_YOUR TASK:_ Take the material below and reproduce, word for word, only the lines from the line with "orange brick A18" through the line with "brown brick M13:P13 level 1 -> none".

_MATERIAL FOR THIS TASK:_

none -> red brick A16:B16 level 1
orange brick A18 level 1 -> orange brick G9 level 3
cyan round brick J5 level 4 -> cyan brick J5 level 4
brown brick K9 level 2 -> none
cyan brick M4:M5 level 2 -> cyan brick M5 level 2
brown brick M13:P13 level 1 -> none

--

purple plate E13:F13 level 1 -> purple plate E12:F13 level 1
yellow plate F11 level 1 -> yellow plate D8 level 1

_SOLUTION FOR THIS EXERCISE:_
orange brick A18 level 1 -> orange brick G9 level 3
cyan round brick J5 level 4 -> cyan brick J5 level 4
brown brick K9 level 2 -> none
cyan brick M4:M5 level 2 -> cyan brick M5 level 2
brown brick M13:P13 level 1 -> none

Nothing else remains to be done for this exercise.